===== Data shown =====
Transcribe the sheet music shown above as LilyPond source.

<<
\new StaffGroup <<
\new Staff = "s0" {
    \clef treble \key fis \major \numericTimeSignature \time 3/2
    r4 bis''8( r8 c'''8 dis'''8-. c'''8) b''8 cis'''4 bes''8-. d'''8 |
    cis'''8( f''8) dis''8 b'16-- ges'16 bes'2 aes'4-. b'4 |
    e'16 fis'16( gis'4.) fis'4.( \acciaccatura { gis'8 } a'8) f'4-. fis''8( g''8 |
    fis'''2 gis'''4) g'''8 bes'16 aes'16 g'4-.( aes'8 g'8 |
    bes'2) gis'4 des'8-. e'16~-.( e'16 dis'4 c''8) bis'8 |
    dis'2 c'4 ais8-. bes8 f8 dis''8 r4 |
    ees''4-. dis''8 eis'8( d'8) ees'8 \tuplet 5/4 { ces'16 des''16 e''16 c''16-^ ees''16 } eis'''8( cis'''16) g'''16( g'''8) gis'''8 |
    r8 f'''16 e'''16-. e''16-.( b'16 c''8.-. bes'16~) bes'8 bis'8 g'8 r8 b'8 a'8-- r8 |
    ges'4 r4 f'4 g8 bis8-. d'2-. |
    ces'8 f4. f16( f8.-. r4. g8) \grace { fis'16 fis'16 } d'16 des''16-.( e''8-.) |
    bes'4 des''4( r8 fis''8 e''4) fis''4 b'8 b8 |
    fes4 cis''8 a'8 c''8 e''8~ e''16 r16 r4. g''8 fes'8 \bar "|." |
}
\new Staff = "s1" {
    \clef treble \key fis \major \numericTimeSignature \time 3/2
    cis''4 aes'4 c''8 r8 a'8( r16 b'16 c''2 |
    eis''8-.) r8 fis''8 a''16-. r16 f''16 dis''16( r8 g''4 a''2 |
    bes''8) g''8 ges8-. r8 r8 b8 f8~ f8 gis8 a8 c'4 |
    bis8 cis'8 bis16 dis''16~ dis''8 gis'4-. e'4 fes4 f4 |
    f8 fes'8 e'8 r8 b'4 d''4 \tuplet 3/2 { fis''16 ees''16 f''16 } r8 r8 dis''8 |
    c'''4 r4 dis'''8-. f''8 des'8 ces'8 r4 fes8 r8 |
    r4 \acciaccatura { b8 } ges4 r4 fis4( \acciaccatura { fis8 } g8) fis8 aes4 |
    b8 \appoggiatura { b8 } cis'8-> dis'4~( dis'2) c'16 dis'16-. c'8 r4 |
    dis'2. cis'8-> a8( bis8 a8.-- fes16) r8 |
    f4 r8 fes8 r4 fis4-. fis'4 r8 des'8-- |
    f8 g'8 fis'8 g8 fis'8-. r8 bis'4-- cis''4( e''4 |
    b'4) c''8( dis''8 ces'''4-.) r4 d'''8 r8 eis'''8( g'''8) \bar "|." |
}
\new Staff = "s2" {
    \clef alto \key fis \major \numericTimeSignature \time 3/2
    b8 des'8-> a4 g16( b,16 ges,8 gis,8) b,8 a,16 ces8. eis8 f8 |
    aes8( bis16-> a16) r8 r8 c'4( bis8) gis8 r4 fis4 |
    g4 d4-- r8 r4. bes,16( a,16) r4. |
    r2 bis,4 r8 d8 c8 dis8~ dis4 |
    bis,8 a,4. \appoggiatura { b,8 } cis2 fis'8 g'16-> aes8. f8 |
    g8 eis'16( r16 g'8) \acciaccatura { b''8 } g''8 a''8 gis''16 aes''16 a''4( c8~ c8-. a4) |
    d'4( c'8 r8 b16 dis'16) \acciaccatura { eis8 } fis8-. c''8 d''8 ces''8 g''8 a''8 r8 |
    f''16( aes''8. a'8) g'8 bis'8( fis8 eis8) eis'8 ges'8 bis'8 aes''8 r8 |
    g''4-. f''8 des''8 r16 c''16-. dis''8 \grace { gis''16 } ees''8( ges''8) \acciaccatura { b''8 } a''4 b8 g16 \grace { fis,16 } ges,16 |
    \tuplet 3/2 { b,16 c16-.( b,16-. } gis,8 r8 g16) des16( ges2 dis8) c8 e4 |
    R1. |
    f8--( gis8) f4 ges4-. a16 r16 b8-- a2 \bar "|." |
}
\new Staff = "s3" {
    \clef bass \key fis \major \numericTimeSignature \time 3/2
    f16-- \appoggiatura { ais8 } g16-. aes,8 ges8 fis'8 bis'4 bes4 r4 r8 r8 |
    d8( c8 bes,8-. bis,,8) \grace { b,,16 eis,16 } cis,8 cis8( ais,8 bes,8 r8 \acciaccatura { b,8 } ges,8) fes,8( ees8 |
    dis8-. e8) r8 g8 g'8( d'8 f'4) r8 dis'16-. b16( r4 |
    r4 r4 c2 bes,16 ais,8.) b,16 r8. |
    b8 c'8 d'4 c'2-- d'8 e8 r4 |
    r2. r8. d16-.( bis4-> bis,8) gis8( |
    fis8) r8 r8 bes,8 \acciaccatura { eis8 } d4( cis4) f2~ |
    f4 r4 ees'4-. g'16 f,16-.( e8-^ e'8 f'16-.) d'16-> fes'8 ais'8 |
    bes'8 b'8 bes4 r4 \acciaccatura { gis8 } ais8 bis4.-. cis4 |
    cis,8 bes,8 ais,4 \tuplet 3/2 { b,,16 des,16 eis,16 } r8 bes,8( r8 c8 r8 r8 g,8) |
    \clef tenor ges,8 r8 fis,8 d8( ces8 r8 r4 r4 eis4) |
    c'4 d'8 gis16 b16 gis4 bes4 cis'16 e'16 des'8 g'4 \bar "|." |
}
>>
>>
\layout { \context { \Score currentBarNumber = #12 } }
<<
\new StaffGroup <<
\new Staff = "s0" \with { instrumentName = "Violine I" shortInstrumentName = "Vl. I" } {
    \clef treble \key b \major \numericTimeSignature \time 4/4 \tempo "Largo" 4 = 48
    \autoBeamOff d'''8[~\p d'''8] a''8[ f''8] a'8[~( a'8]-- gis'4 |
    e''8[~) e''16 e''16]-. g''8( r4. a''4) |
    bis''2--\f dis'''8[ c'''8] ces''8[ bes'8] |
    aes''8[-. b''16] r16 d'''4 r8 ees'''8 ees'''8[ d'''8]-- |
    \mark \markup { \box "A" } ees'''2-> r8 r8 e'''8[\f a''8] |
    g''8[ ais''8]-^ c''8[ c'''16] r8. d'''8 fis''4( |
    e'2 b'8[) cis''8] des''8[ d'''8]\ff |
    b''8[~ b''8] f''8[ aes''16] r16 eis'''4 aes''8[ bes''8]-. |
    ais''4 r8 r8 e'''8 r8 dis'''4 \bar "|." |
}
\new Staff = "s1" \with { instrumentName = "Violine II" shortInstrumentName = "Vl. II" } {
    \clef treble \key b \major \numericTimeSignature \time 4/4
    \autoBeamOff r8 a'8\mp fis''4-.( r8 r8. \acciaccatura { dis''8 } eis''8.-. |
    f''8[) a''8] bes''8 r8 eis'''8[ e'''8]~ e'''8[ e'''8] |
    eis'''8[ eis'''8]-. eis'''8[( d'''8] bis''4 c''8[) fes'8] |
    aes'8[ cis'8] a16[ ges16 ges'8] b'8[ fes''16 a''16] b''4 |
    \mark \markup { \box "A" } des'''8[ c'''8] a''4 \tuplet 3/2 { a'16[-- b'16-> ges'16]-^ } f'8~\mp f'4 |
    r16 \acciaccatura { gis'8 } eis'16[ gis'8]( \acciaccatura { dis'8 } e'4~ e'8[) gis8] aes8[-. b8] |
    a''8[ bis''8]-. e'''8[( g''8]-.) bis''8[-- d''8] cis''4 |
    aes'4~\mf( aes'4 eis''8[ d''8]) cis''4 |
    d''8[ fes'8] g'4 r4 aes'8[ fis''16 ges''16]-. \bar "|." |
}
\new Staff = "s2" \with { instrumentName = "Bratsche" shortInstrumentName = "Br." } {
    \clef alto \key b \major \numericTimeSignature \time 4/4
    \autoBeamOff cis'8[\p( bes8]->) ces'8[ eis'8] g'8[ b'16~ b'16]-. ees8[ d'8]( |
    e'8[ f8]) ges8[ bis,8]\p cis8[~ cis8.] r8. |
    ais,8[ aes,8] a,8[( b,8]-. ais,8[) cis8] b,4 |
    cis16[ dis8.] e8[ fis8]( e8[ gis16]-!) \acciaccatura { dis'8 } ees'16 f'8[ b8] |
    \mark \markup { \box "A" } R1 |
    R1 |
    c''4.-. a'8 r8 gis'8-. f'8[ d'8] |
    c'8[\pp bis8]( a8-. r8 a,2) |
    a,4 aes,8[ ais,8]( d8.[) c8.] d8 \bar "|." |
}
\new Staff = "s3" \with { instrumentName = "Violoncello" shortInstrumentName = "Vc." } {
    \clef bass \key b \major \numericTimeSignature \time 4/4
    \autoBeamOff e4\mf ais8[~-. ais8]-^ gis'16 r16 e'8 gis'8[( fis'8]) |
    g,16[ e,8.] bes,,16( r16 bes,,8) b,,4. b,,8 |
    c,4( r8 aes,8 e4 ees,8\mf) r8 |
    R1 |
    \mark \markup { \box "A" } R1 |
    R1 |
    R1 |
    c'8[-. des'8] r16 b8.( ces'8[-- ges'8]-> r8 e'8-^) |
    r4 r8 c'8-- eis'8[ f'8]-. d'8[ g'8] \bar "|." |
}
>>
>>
=====
▸ **What this task involves**:
Tally the lines in the rows above that contain the string "time", and reply with the number alone.

▸ **Full answer**:
8